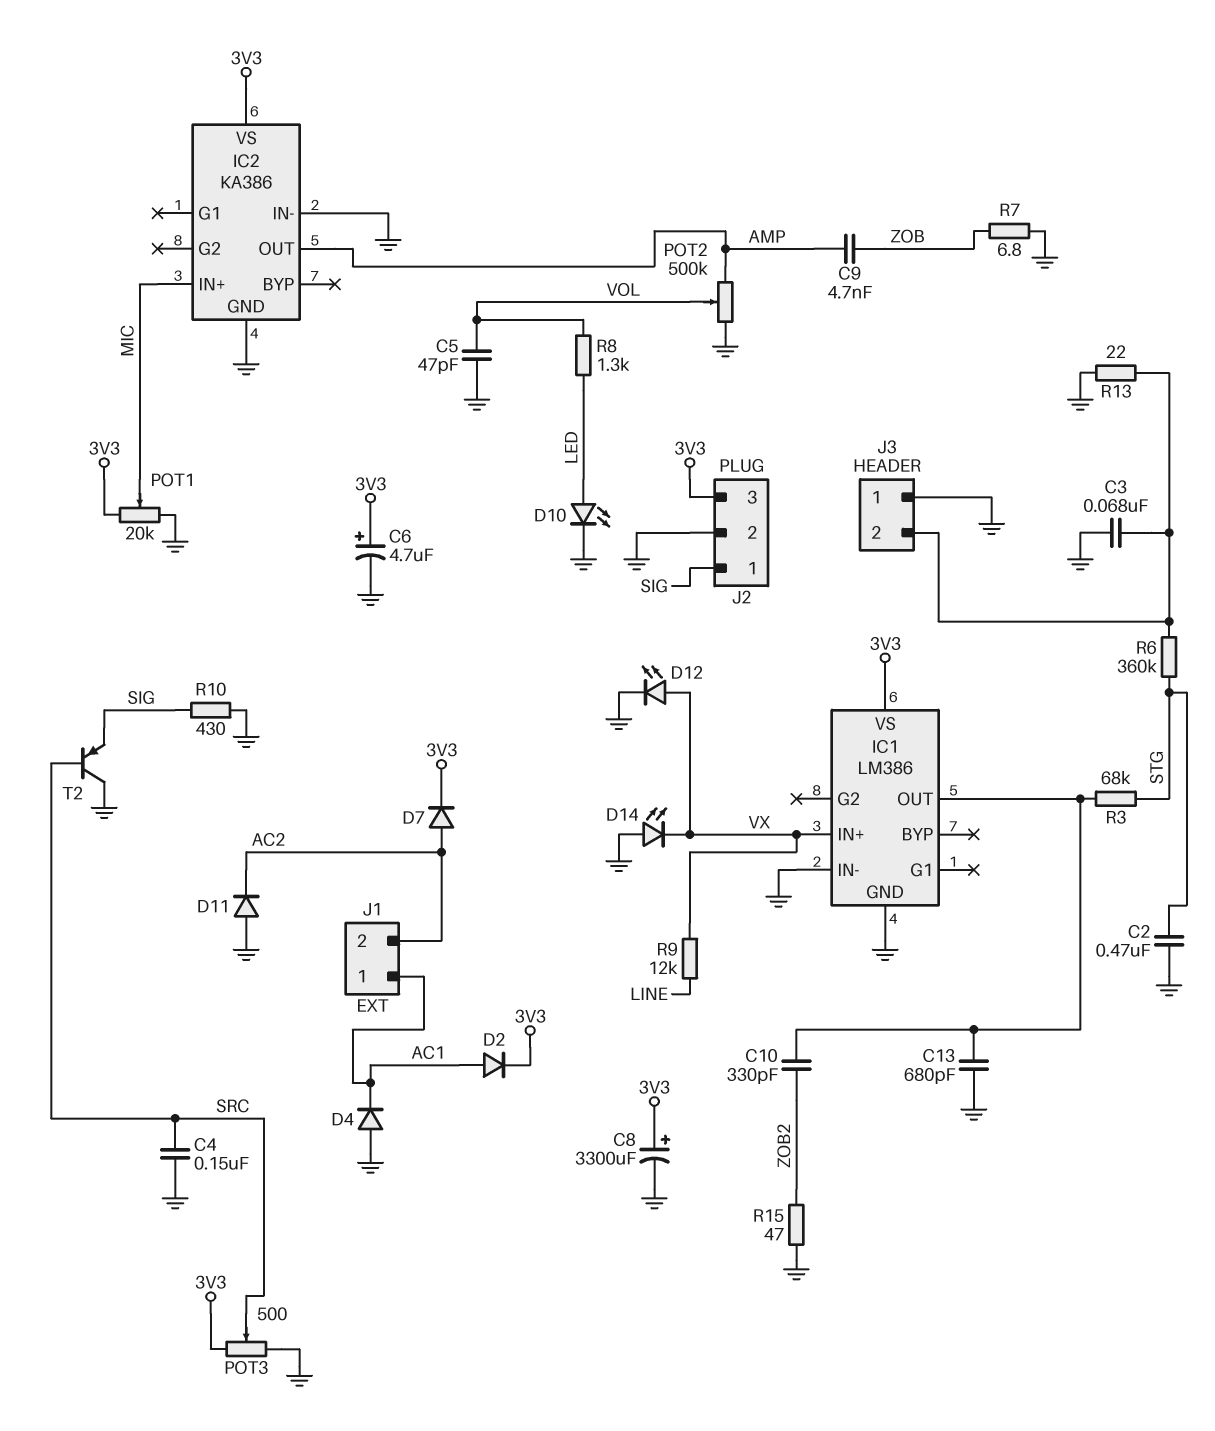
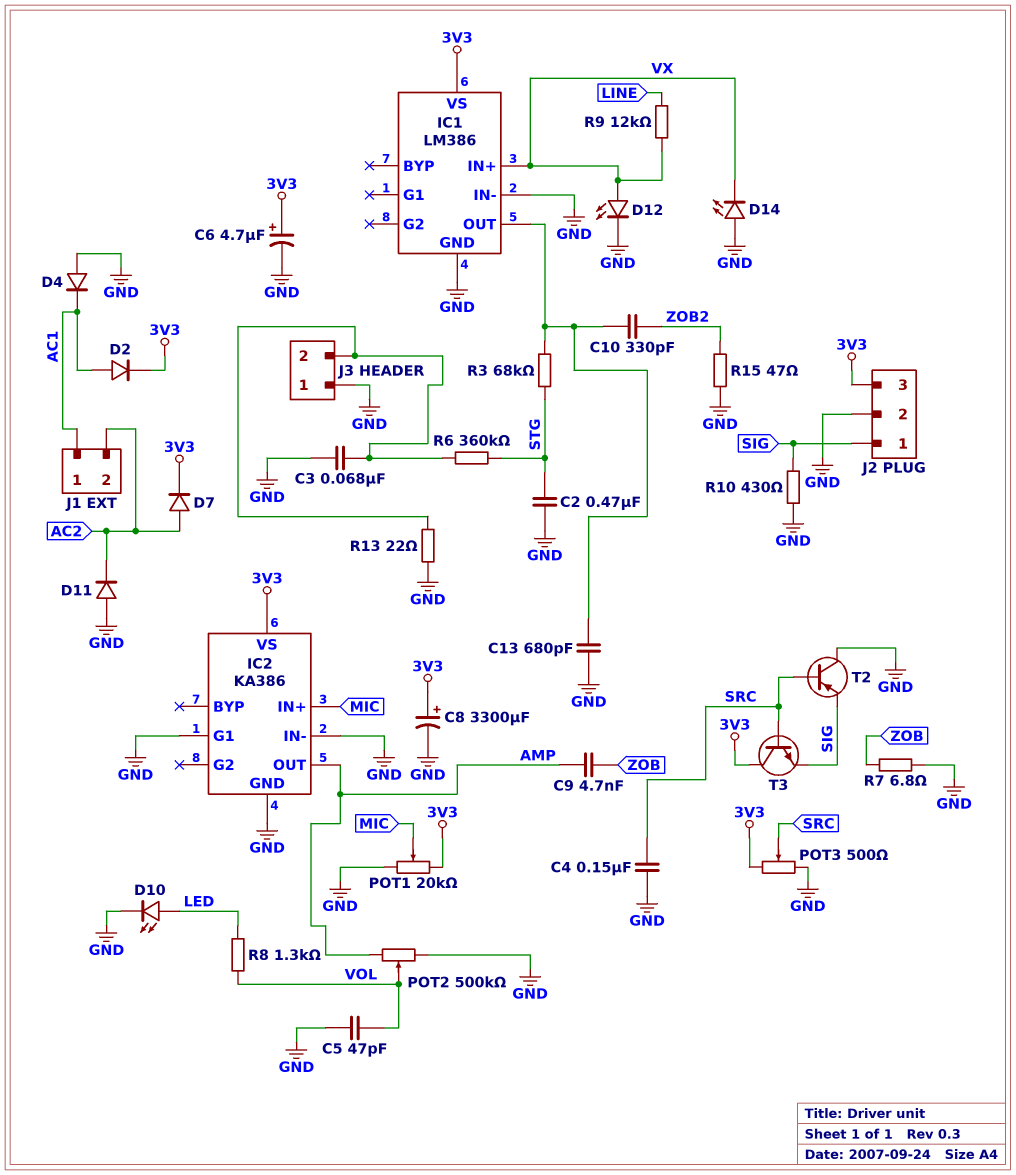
IC2 pin G1: none -> GND
T3: none -> NPN (B SRC, C 3V3, E SIG)

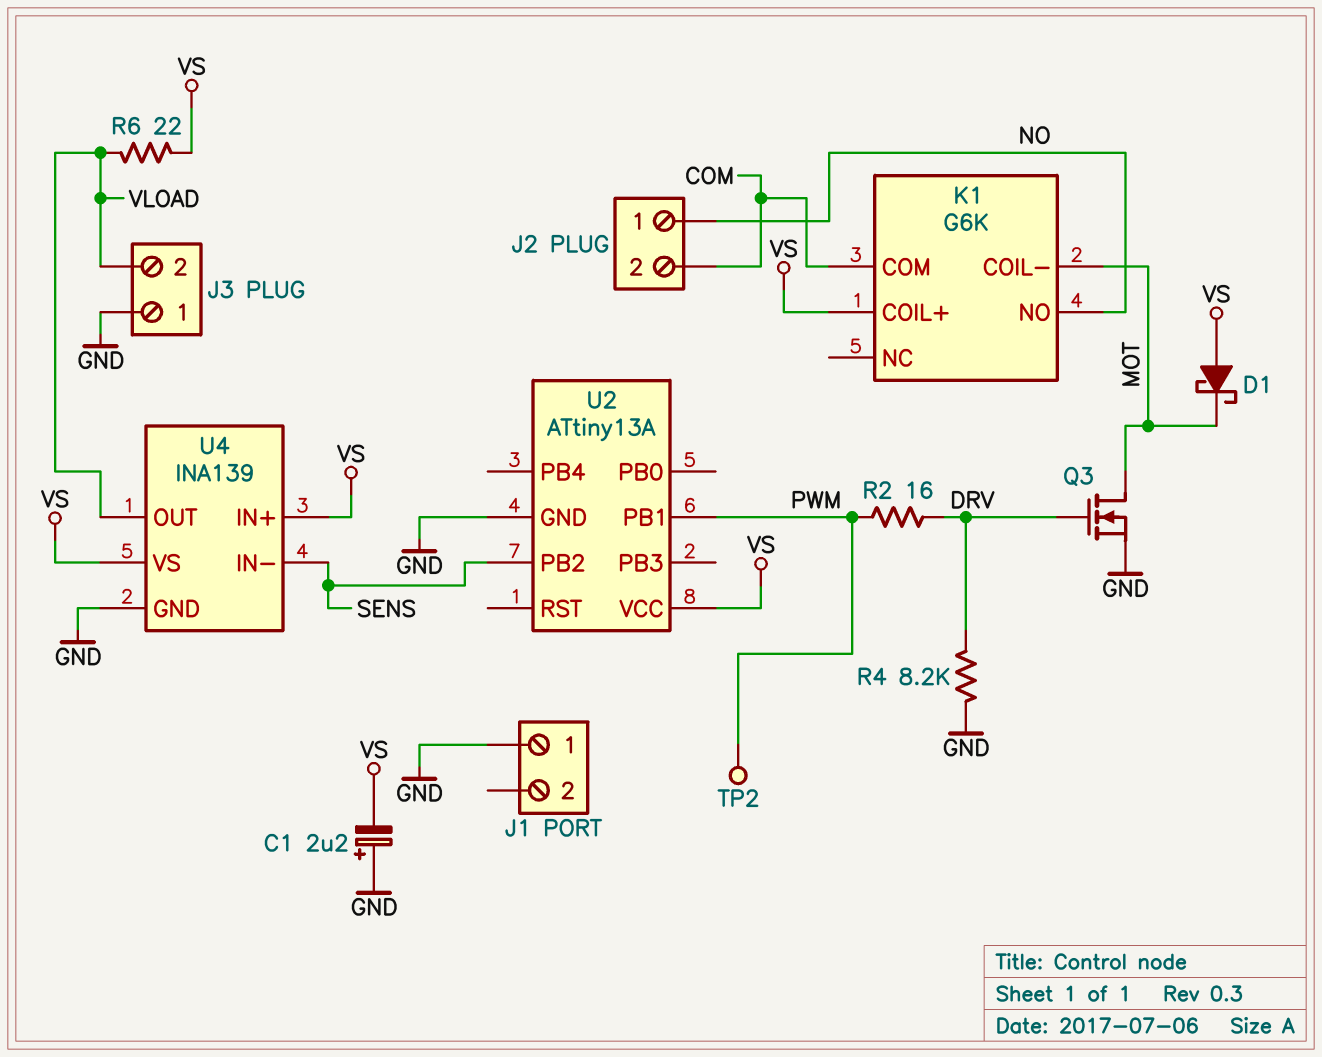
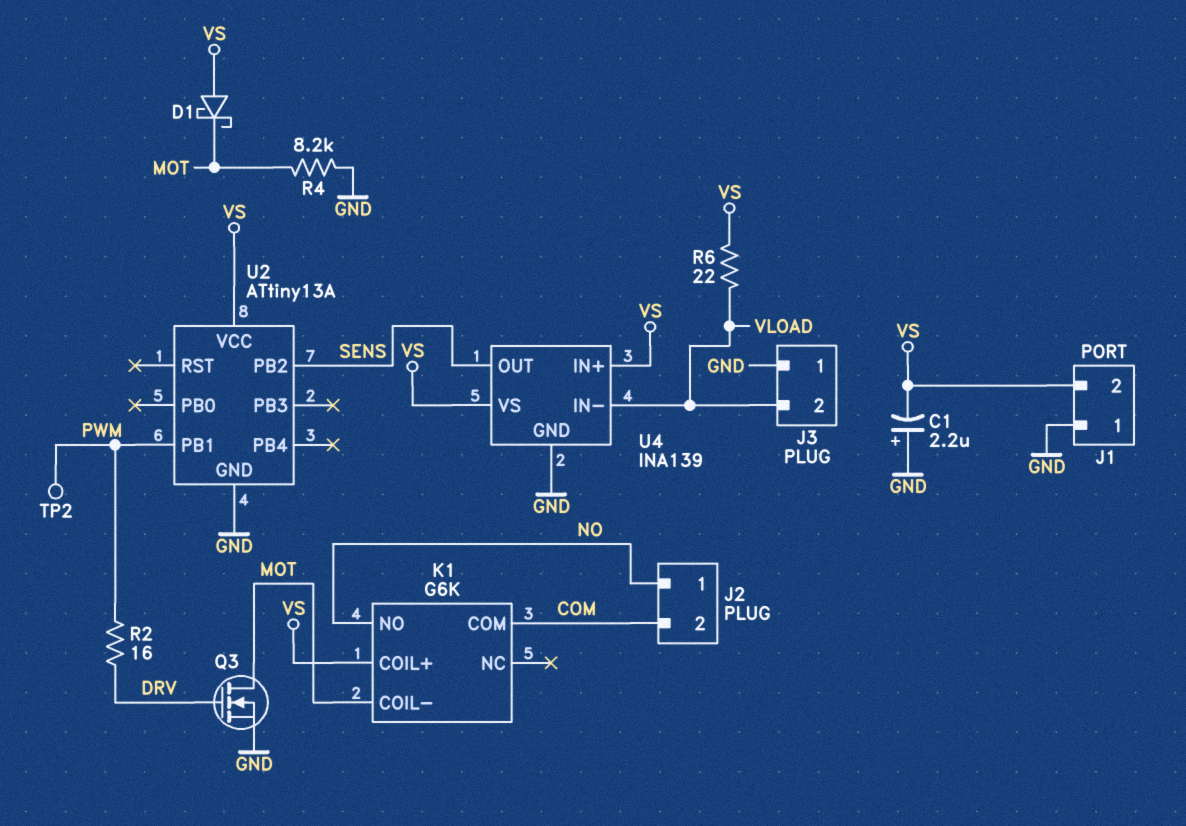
J1 pin 2: none -> VS
R4: 8.2k (DRV, GND) -> 8.2k (GND, MOT)
U4 pin IN-: SENS -> VLOAD
U4 pin OUT: VLOAD -> SENS

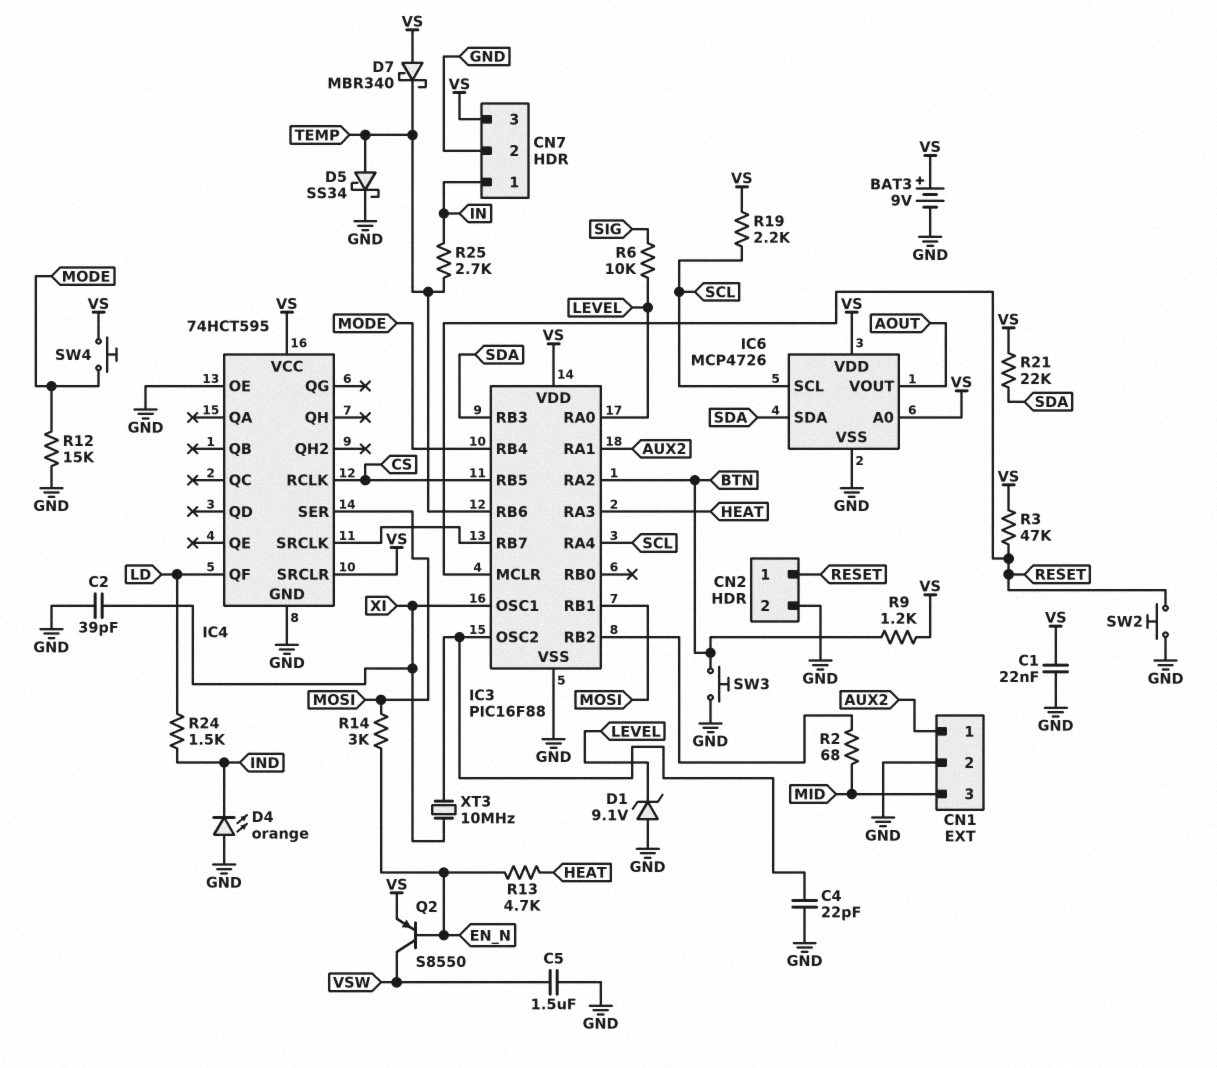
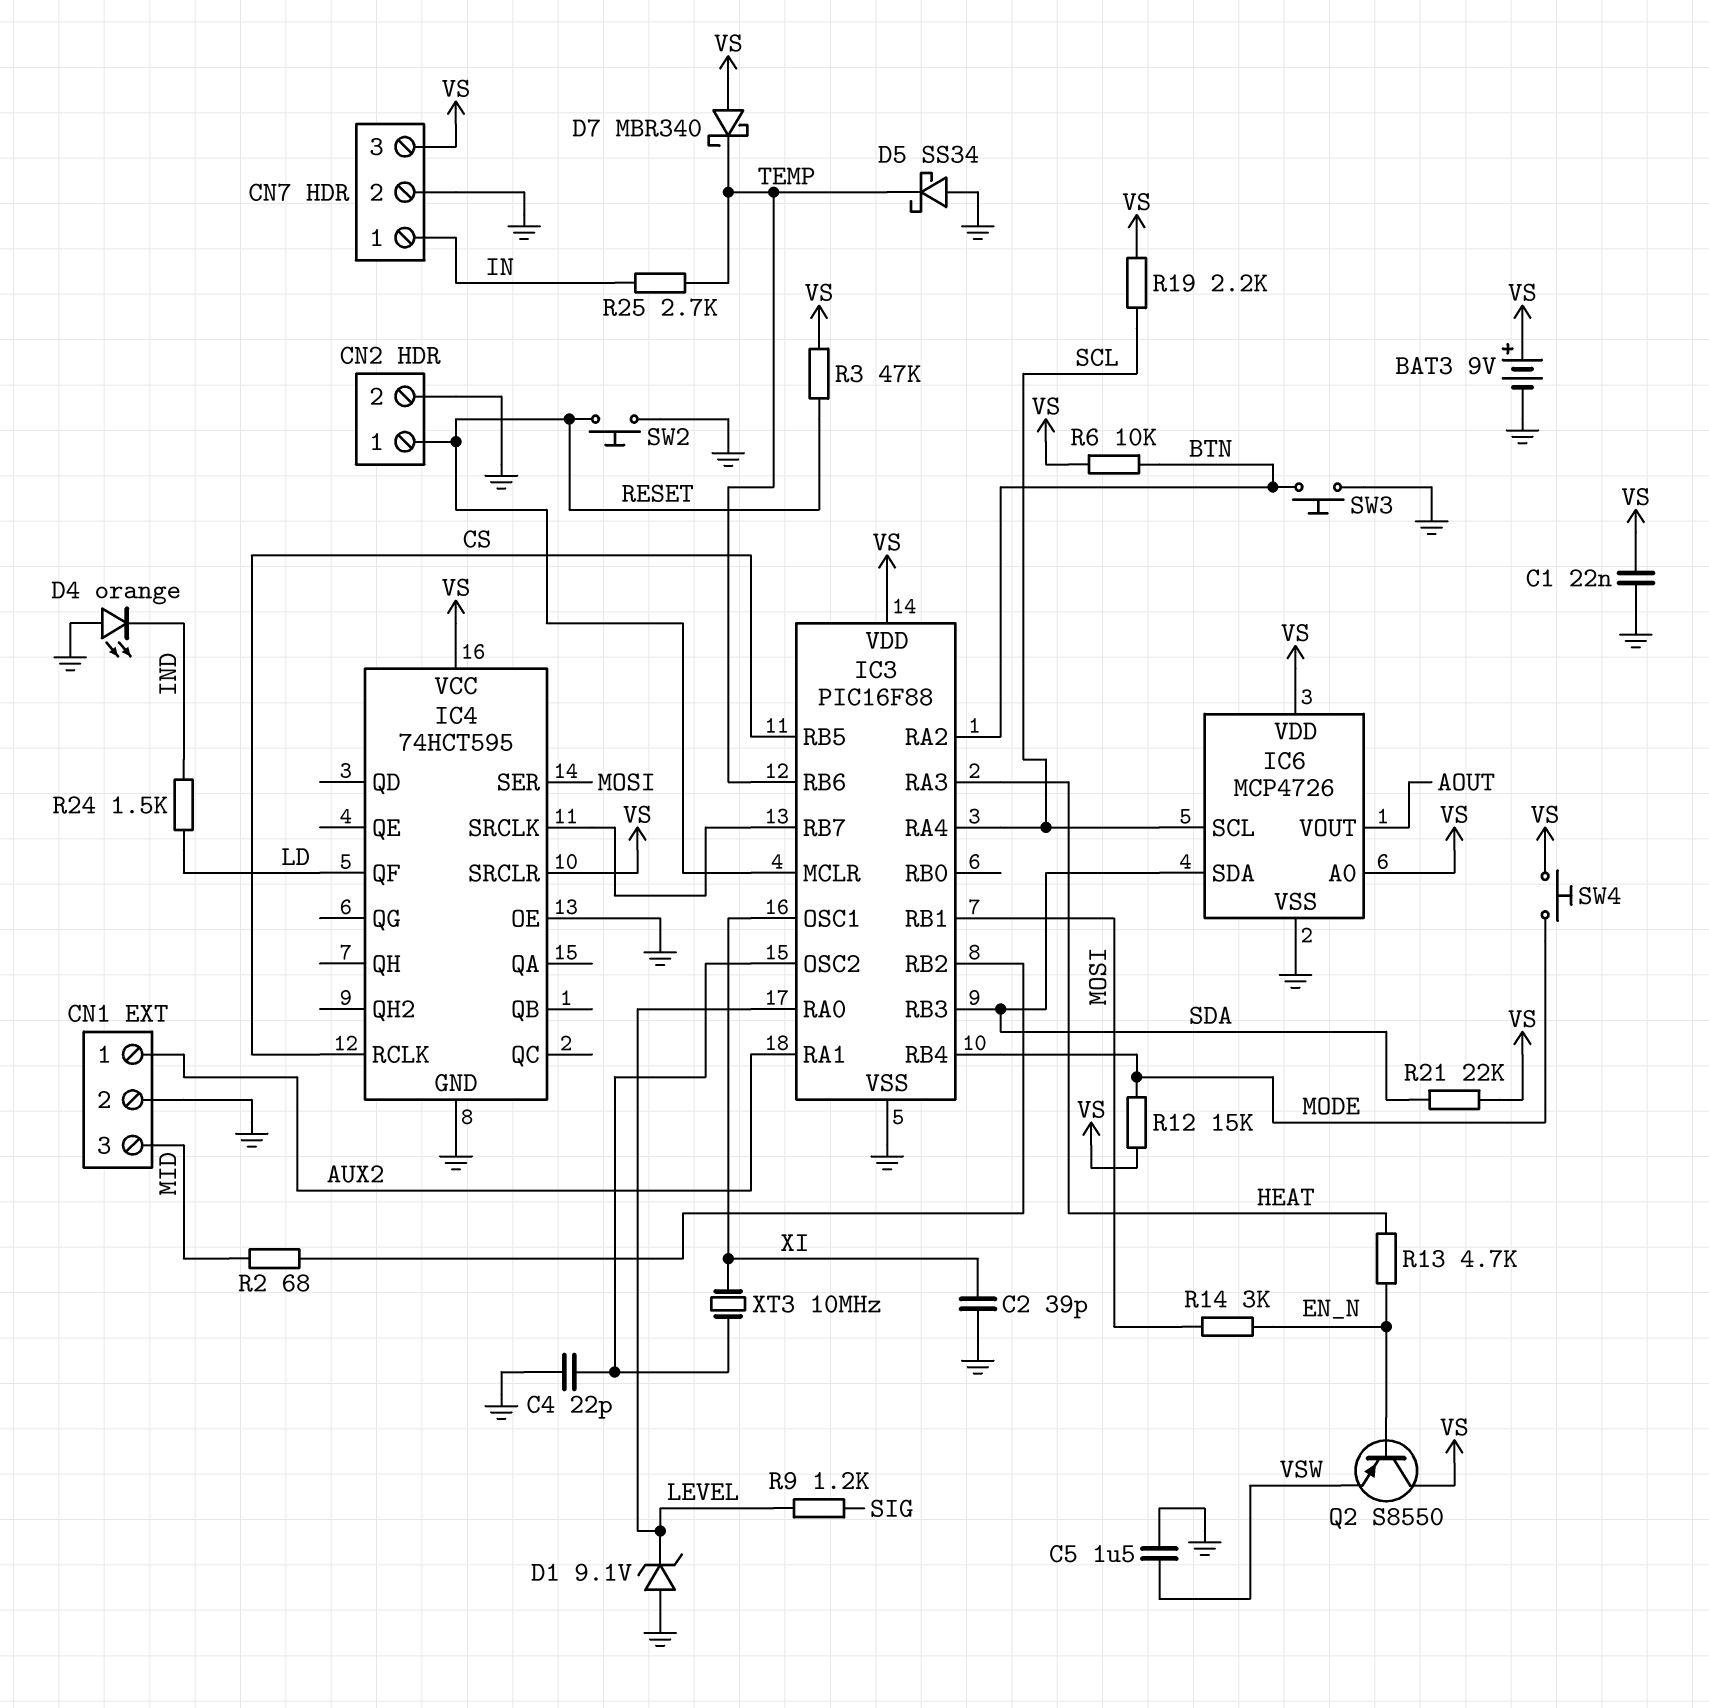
D5: schottky SS34 (A TEMP, K GND) -> schottky SS34 (A GND, K TEMP)
Q2: PNP S8550 (B EN_N, C VSW, E VS) -> PNP S8550 (B EN_N, C VS, E VSW)
R6: 10k (LEVEL, SIG) -> 10k (BTN, VS)
R9: 1.2k (BTN, VS) -> 1.2k (LEVEL, SIG)
R12: 15k (GND, MODE) -> 15k (MODE, VS)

Task description: Give an exact copy of the entries, excluding all pictures.

Answer for this exercise:
IC2 pin G1: none -> GND
T3: none -> NPN (B SRC, C 3V3, E SIG)

J1 pin 2: none -> VS
R4: 8.2k (DRV, GND) -> 8.2k (GND, MOT)
U4 pin IN-: SENS -> VLOAD
U4 pin OUT: VLOAD -> SENS

D5: schottky SS34 (A TEMP, K GND) -> schottky SS34 (A GND, K TEMP)
Q2: PNP S8550 (B EN_N, C VSW, E VS) -> PNP S8550 (B EN_N, C VS, E VSW)
R6: 10k (LEVEL, SIG) -> 10k (BTN, VS)
R9: 1.2k (BTN, VS) -> 1.2k (LEVEL, SIG)
R12: 15k (GND, MODE) -> 15k (MODE, VS)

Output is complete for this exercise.